» **Task prompt**
If any record holds an image, omit the image and print the rest exactly.

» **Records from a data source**
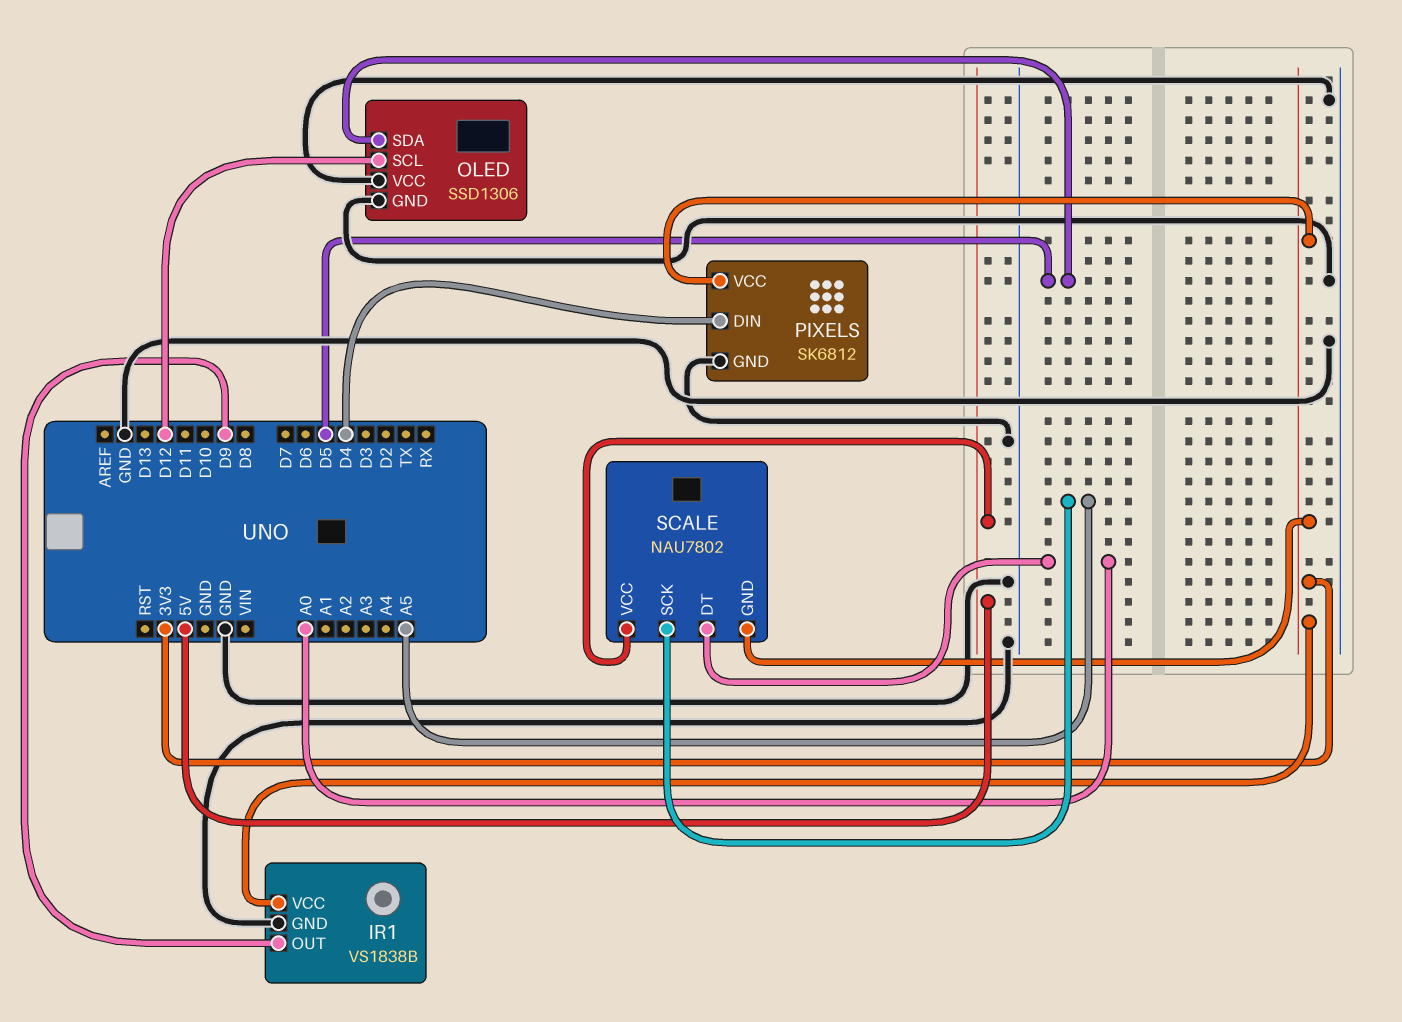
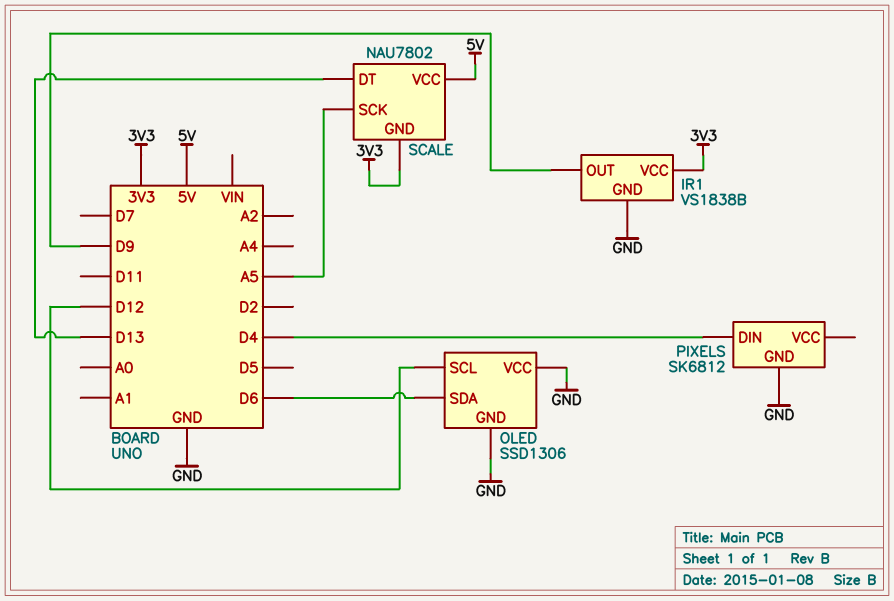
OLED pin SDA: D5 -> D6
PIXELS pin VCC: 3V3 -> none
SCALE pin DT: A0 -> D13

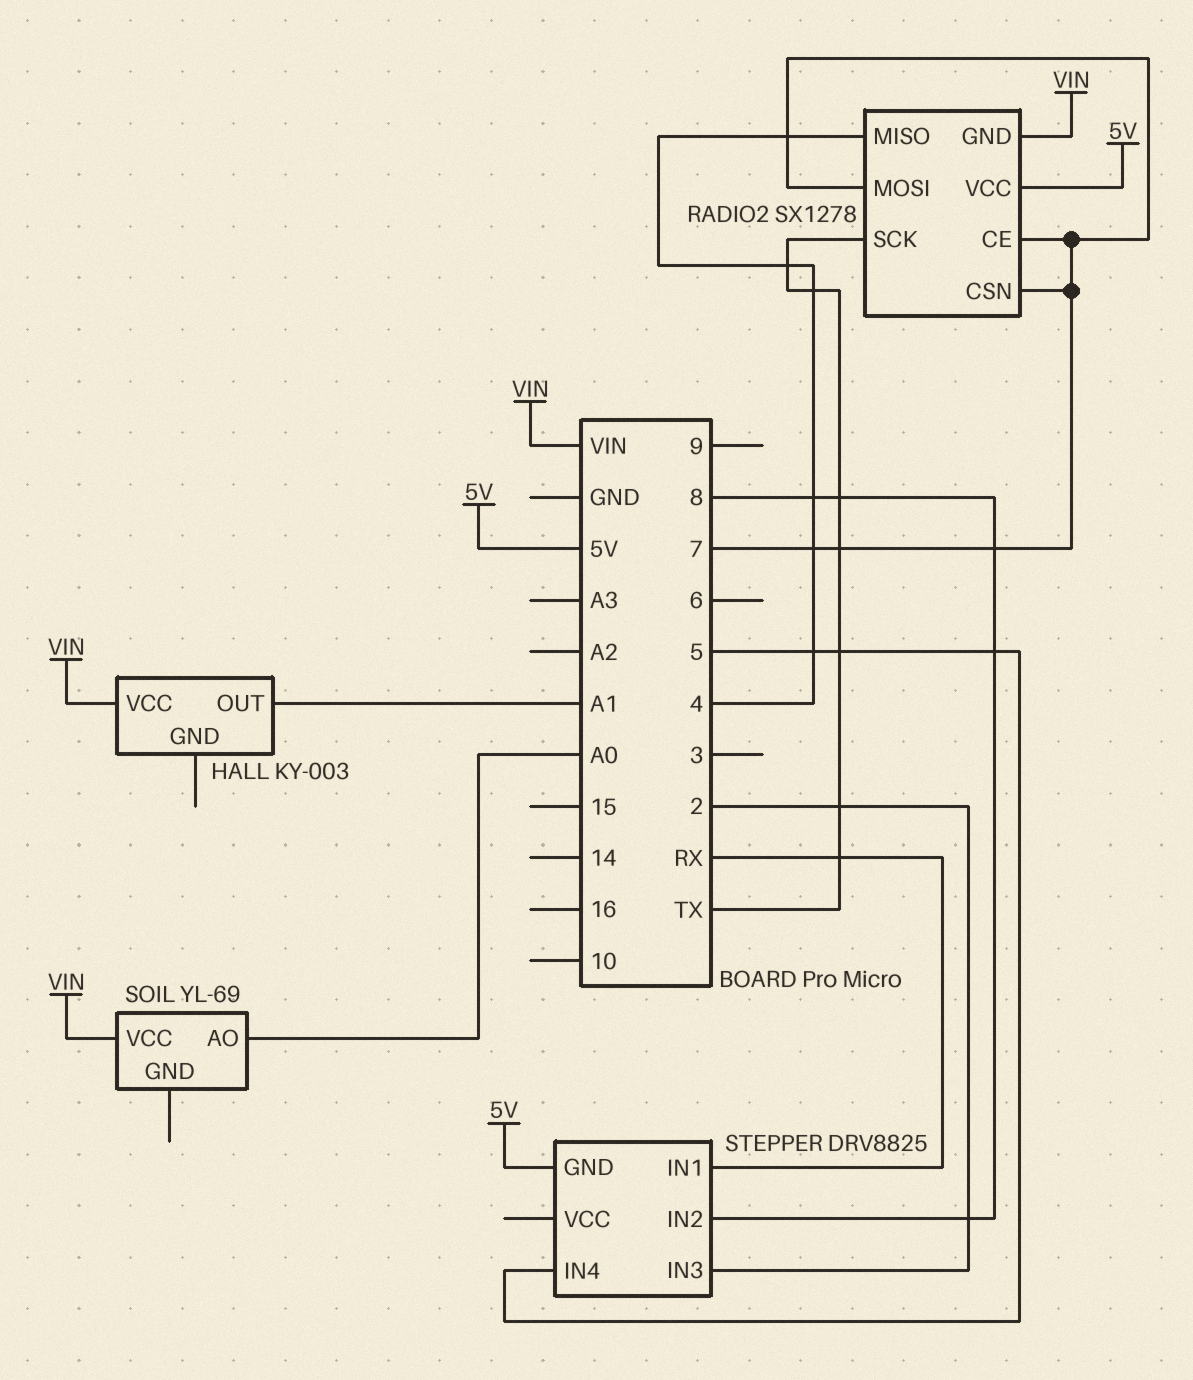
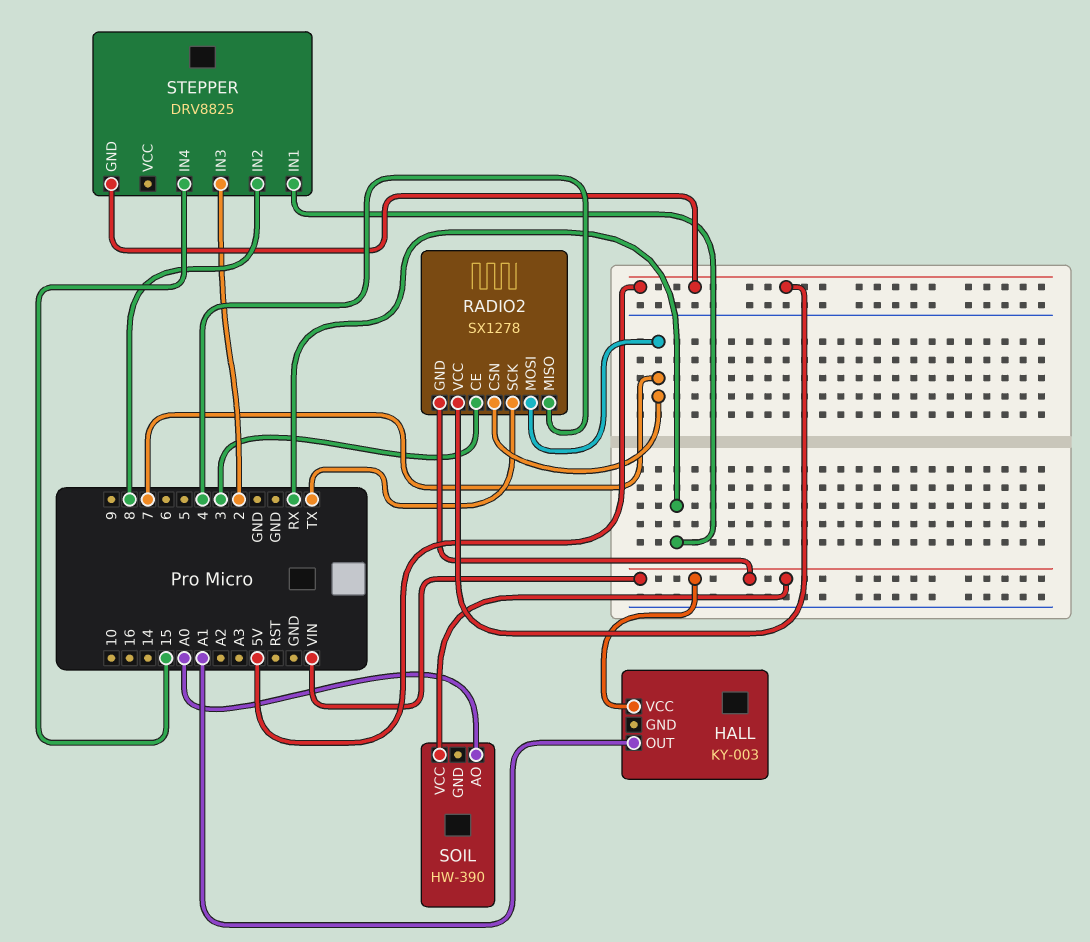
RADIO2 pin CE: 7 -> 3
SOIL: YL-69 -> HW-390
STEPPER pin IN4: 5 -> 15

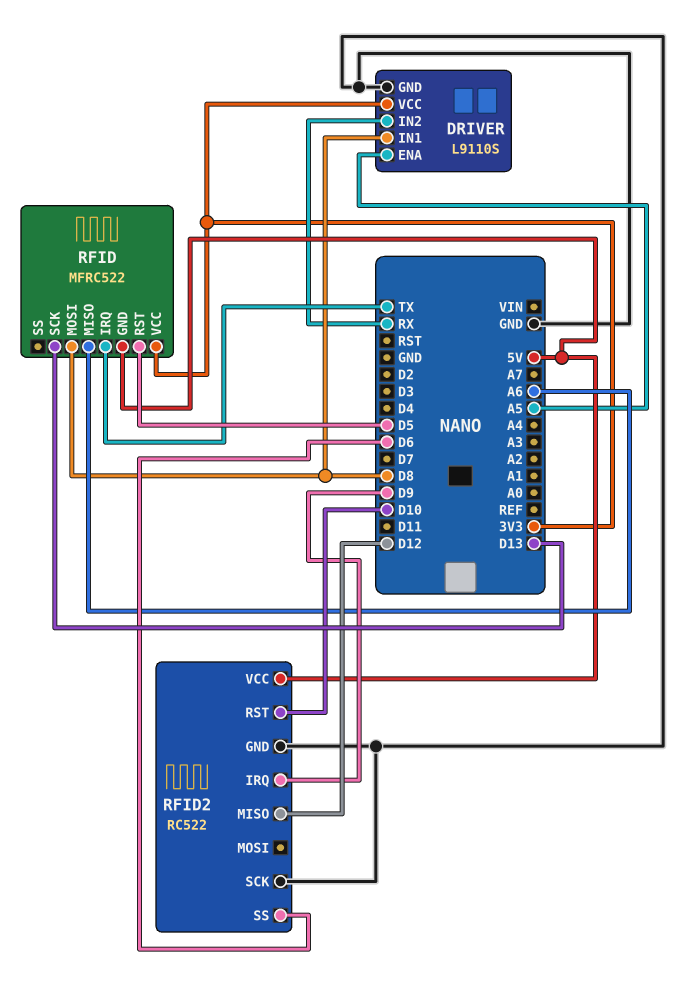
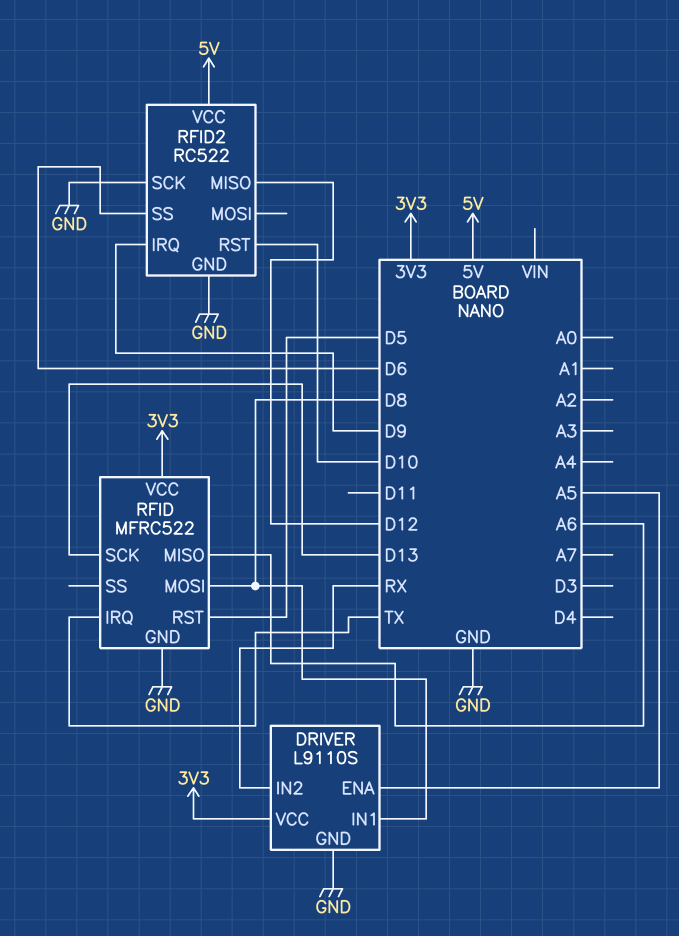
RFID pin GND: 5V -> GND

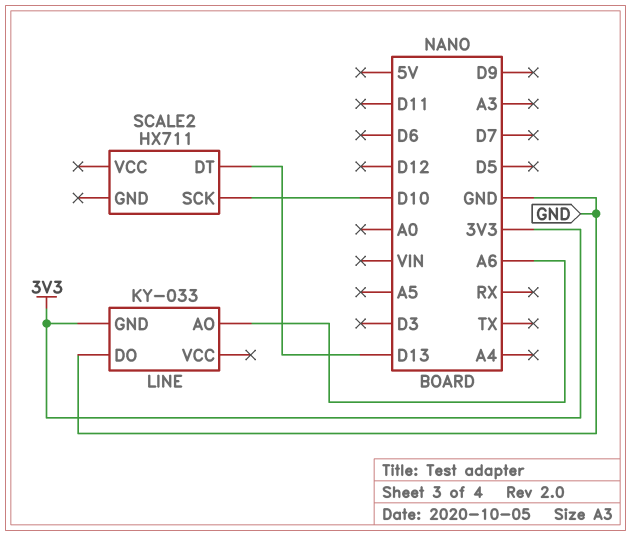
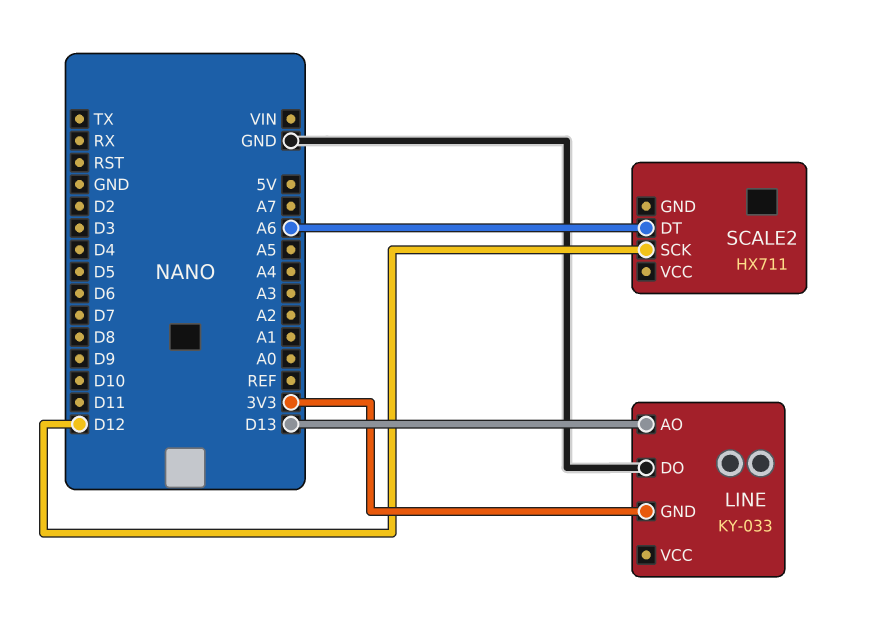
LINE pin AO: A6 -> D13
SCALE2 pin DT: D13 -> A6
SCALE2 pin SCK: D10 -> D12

» **Result of this task**
OLED pin SDA: D5 -> D6
PIXELS pin VCC: 3V3 -> none
SCALE pin DT: A0 -> D13

RADIO2 pin CE: 7 -> 3
SOIL: YL-69 -> HW-390
STEPPER pin IN4: 5 -> 15

RFID pin GND: 5V -> GND

LINE pin AO: A6 -> D13
SCALE2 pin DT: D13 -> A6
SCALE2 pin SCK: D10 -> D12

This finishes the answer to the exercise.